ENTRIES SHOWN —
------
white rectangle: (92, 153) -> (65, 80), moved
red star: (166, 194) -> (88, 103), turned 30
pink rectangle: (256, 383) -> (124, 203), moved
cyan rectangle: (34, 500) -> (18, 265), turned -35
------
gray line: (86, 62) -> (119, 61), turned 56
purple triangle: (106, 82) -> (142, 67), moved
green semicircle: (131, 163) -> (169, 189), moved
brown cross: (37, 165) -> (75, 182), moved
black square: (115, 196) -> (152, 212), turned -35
------
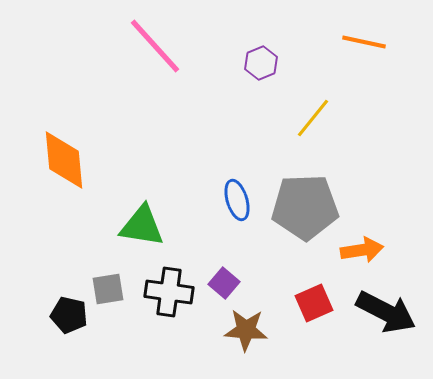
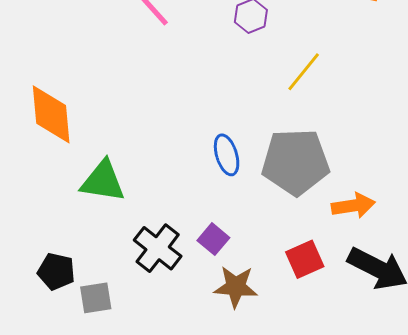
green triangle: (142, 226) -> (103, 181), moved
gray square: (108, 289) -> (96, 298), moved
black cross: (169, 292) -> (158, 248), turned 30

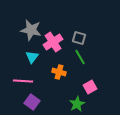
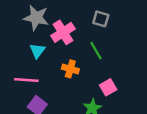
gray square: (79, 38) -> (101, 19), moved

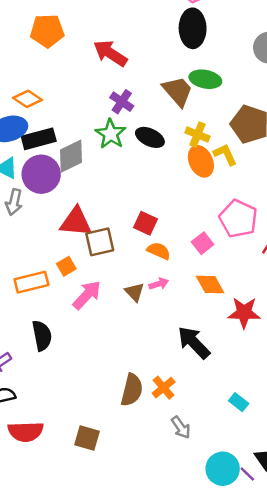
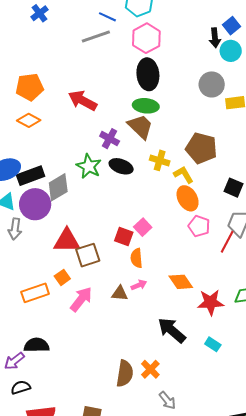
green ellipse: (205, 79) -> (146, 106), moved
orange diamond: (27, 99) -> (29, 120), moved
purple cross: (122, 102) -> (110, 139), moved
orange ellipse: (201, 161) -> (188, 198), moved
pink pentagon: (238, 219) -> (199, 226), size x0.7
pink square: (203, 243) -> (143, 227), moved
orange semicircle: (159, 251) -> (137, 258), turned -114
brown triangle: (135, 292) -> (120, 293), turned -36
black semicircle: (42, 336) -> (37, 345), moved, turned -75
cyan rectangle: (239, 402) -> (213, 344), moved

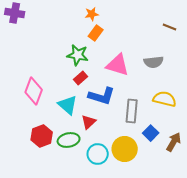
------
WORK REQUIRED — Would you quote everything above from the line containing "red star: (166, 194) -> (88, 103), turned 30" down to the line containing "cyan rectangle: (34, 500)"? Include both of those lines and nothing else.

YOUR SOLUTION —
red star: (166, 194) -> (88, 103), turned 30
pink rectangle: (256, 383) -> (124, 203), moved
cyan rectangle: (34, 500) -> (18, 265), turned -35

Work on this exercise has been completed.